======== Records shown

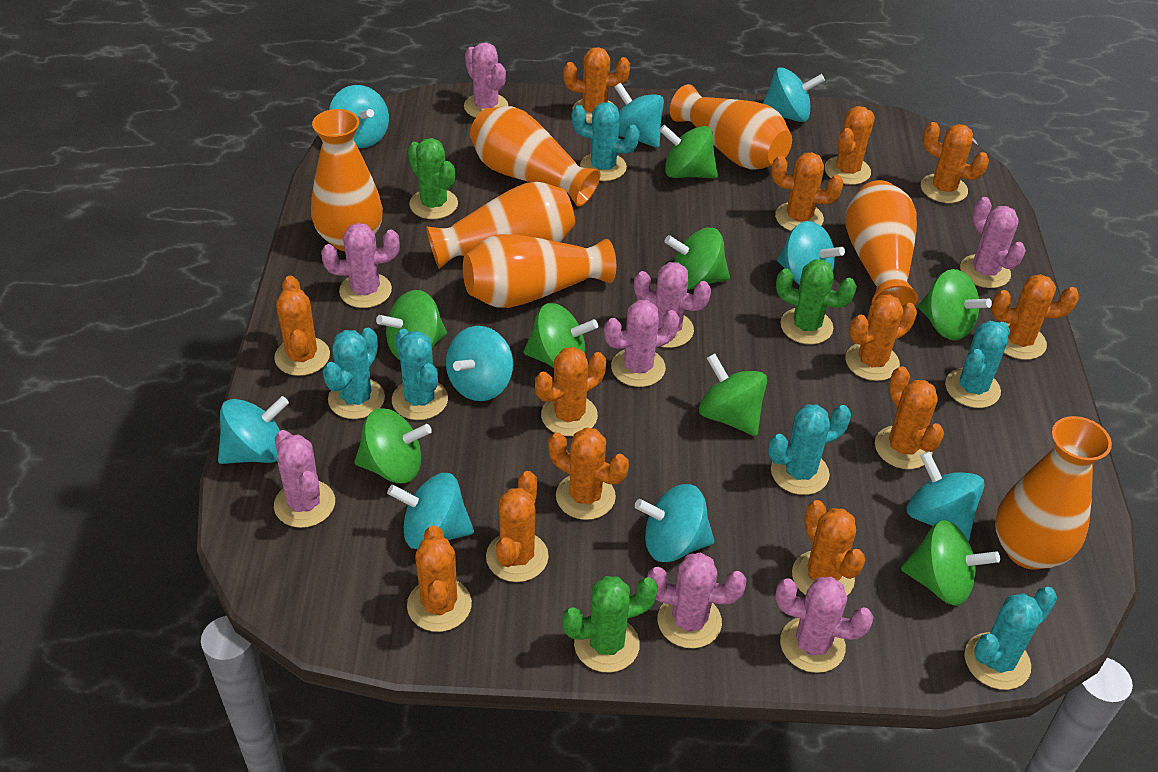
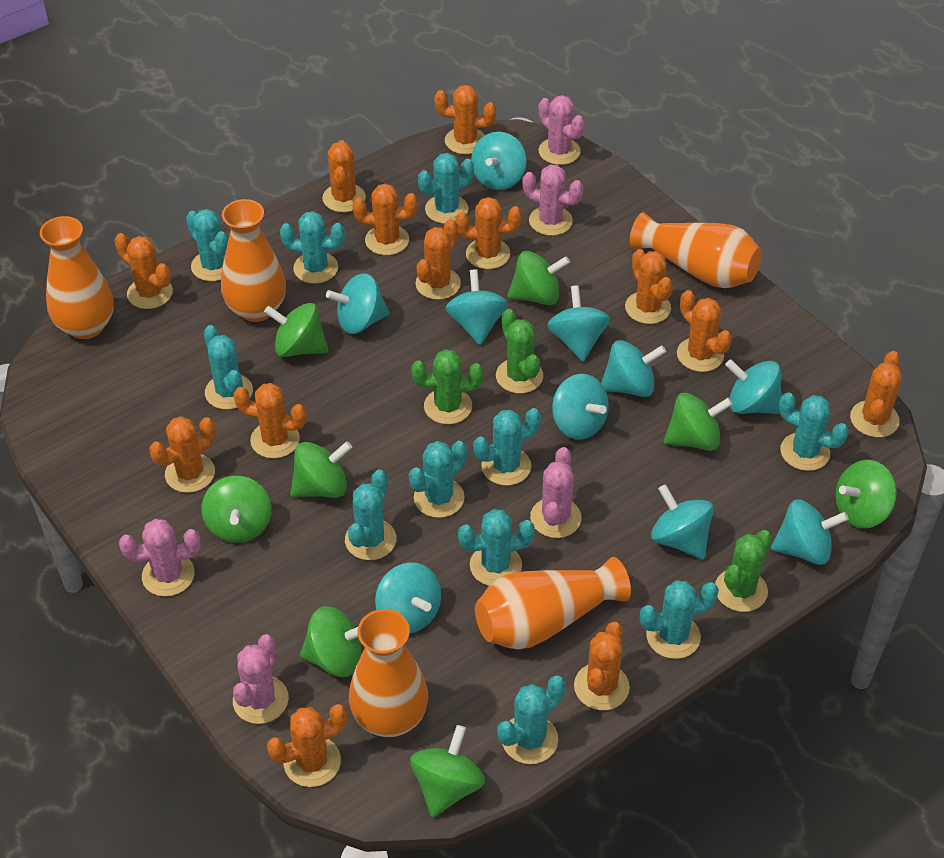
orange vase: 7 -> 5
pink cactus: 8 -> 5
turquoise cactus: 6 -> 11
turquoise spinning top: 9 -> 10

================
======== Records shown

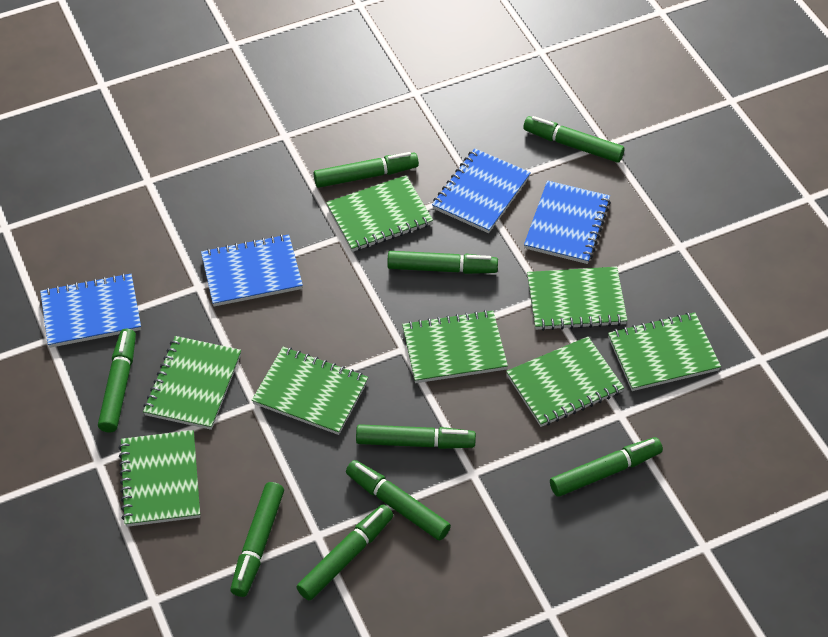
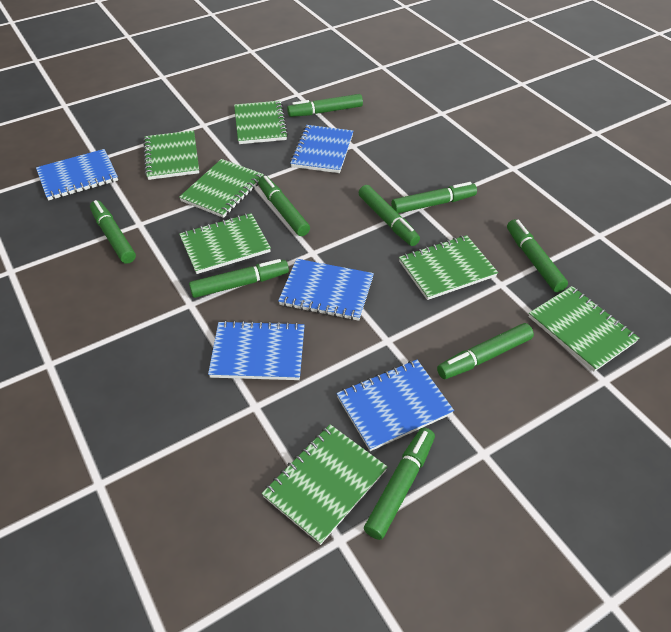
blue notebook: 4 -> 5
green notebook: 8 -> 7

================
======== Records shown

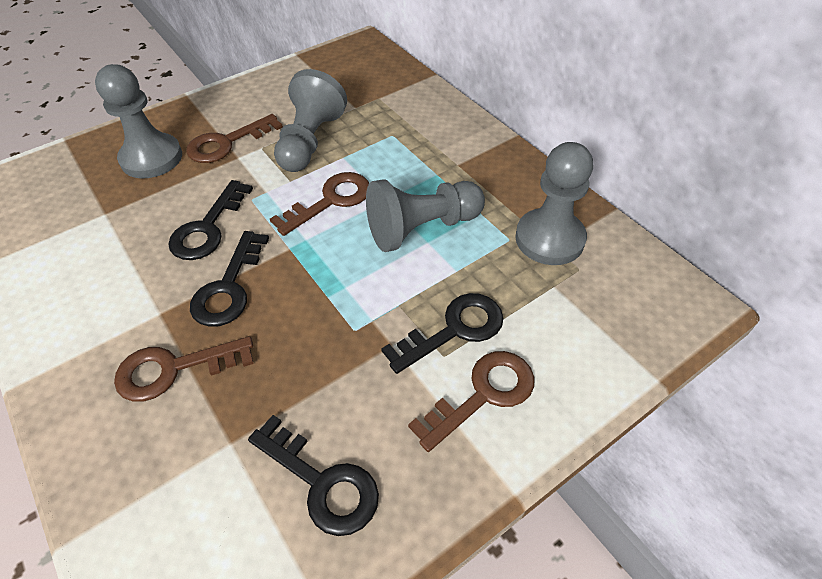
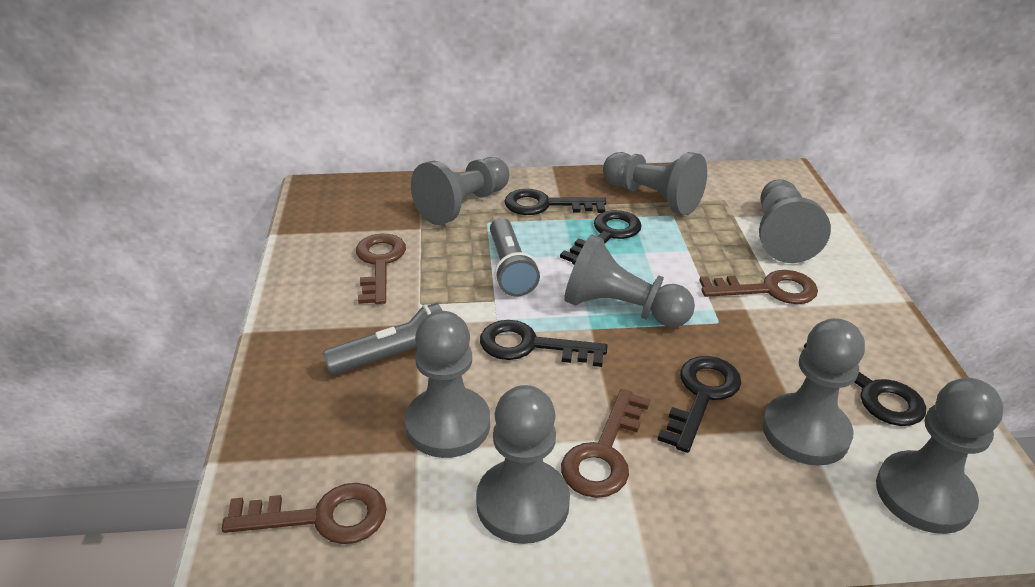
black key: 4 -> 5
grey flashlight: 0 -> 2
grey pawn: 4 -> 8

================

▶ _Task brief_
Look above for the line holding "turquoise cactus: 6 -> 11", then set down exactly that line and every line after it up to and including the line holding "turquoise spinning top: 9 -> 10", with nothing else.

▶ _Solution for this problem_
turquoise cactus: 6 -> 11
turquoise spinning top: 9 -> 10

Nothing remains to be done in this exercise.